((
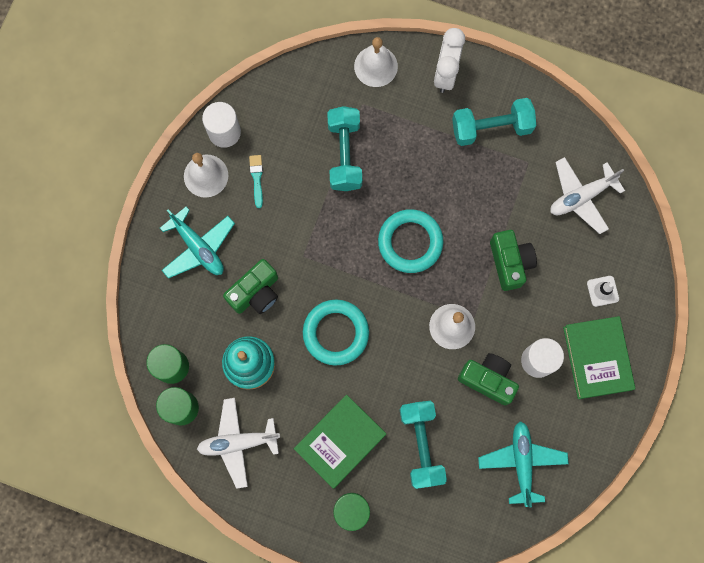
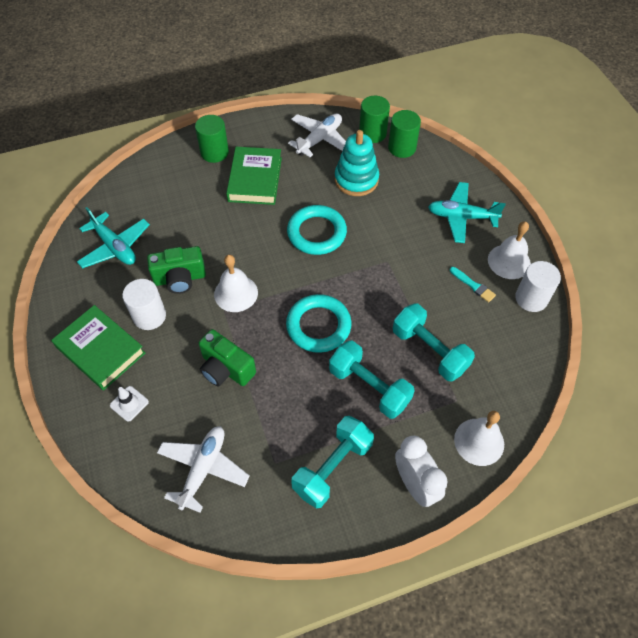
camera: 140 degrees right, 20 degrees down
green camera [223,259,278,314] -> none
turquoise dumbbell [400,401,447,489] -> turquoise dumbbell moved to [329,340,415,419]

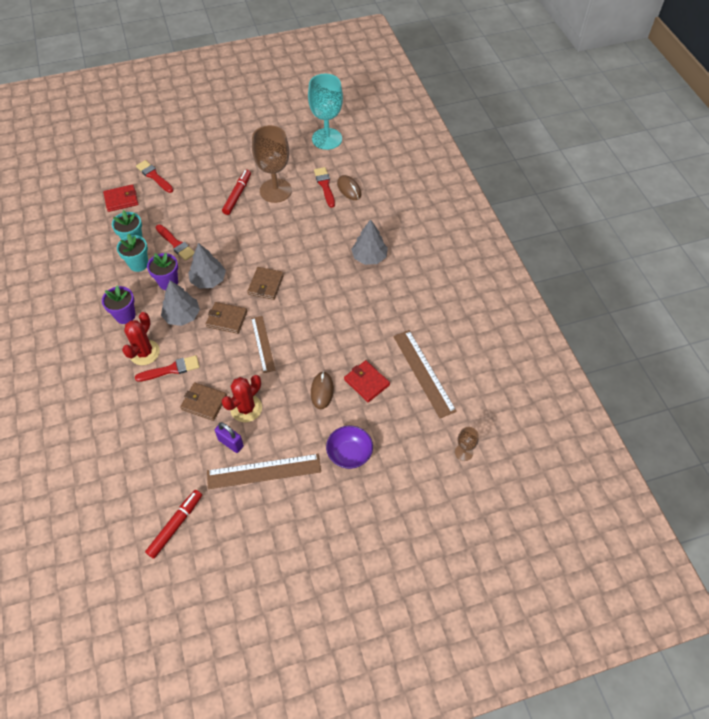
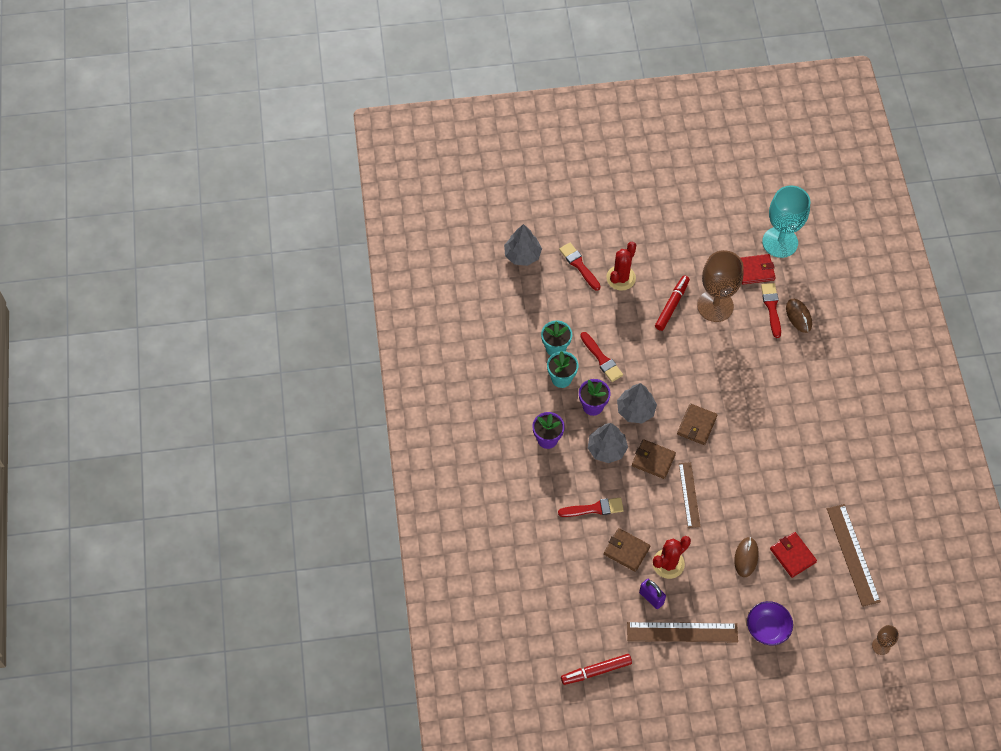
camera: 10 degrees right, 5 degrees up
red wallet [103,184,138,212] -> red wallet moved to [741,254,776,285]
red cactus [122,312,160,365] -> red cactus moved to [606,242,636,291]
red marker [145,490,202,559] -> red marker turned 150 degrees counterclockwise [561,654,632,685]
grey tree [351,219,388,265] -> grey tree moved to [504,224,542,266]

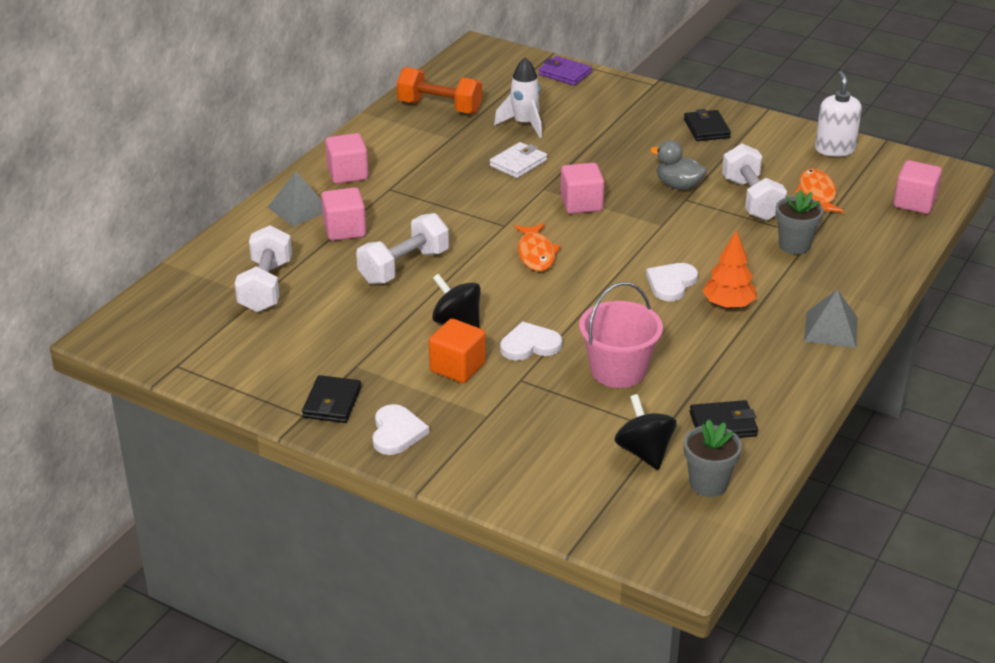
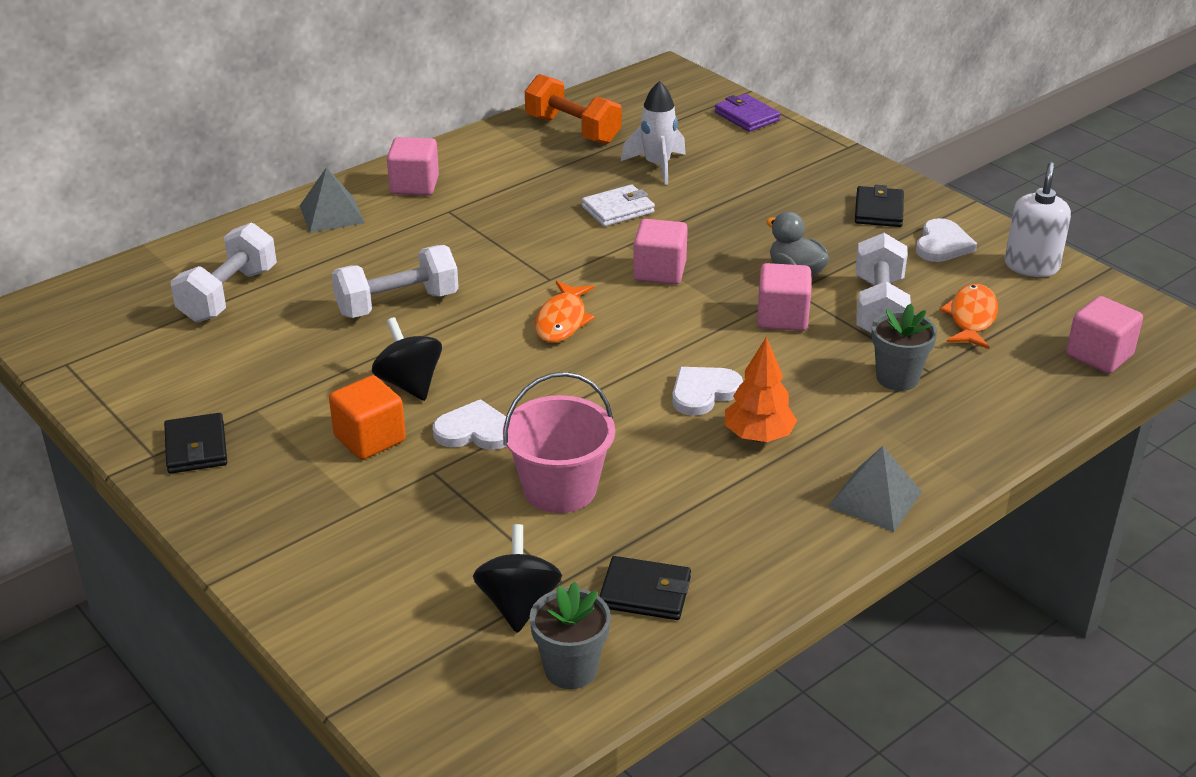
camera: 20 degrees right, 0 degrees up
black wallet [302,375,361,423] -> black wallet turned 45 degrees counterclockwise [164,413,227,474]
pink cube [321,187,366,241] -> pink cube moved to [757,263,811,331]
white heart [373,404,429,455] -> white heart moved to [916,218,977,262]

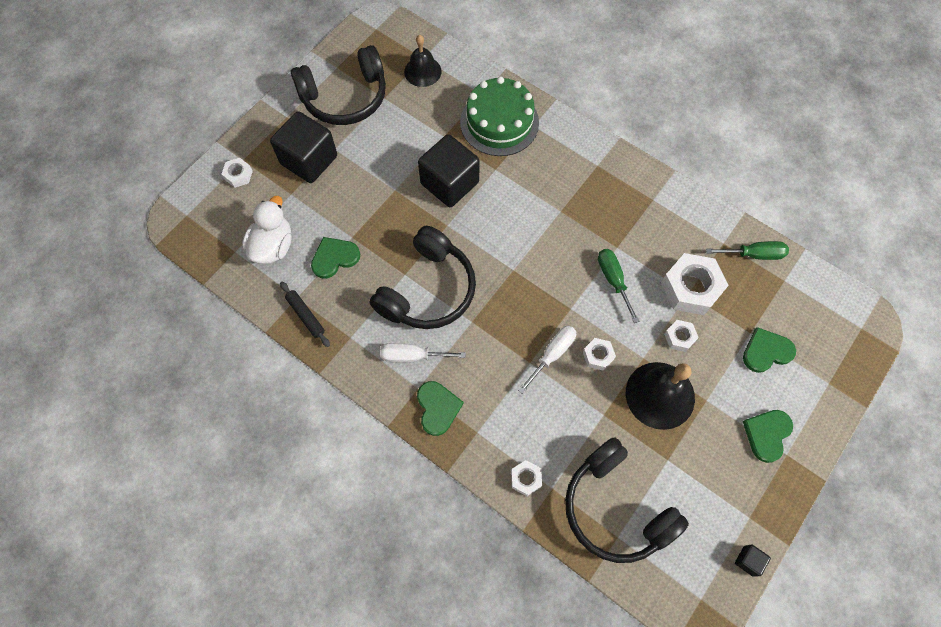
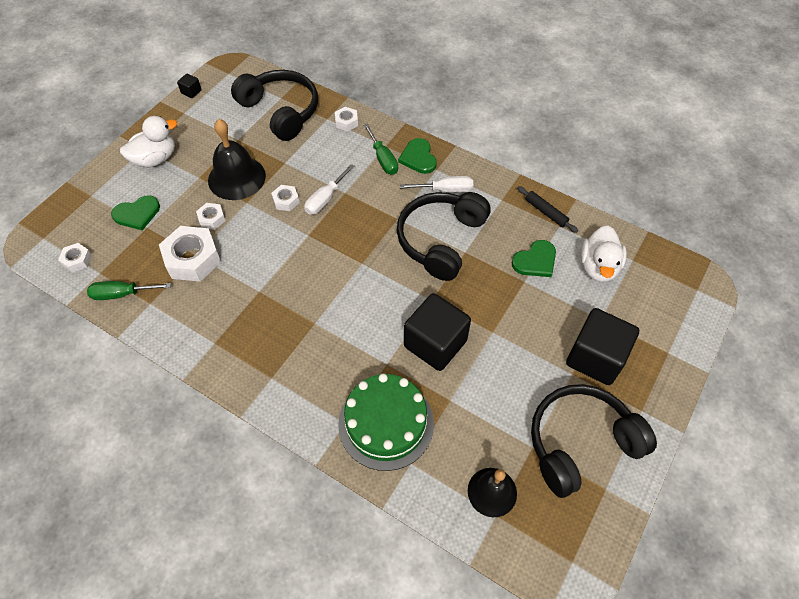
camera: 175 degrees right, 10 degrees down
white nut [222,158,253,188] -> white nut moved to [58,243,92,273]
green screwdriver [598,249,639,323] -> green screwdriver moved to [363,124,398,175]
green heart [743,410,793,463] -> white duck [120,116,177,168]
))
**TO DO**:
You need to restate all of the entries above exactly and leave the pictures behind.

**RESPONSE BOX**:
camera: 140 degrees right, 20 degrees down
green camera [223,259,278,314] -> none
turquoise dumbbell [400,401,447,489] -> turquoise dumbbell moved to [329,340,415,419]

camera: 10 degrees right, 5 degrees up
red wallet [103,184,138,212] -> red wallet moved to [741,254,776,285]
red cactus [122,312,160,365] -> red cactus moved to [606,242,636,291]
red marker [145,490,202,559] -> red marker turned 150 degrees counterclockwise [561,654,632,685]
grey tree [351,219,388,265] -> grey tree moved to [504,224,542,266]

camera: 20 degrees right, 0 degrees up
black wallet [302,375,361,423] -> black wallet turned 45 degrees counterclockwise [164,413,227,474]
pink cube [321,187,366,241] -> pink cube moved to [757,263,811,331]
white heart [373,404,429,455] -> white heart moved to [916,218,977,262]

camera: 175 degrees right, 10 degrees down
white nut [222,158,253,188] -> white nut moved to [58,243,92,273]
green screwdriver [598,249,639,323] -> green screwdriver moved to [363,124,398,175]
green heart [743,410,793,463] -> white duck [120,116,177,168]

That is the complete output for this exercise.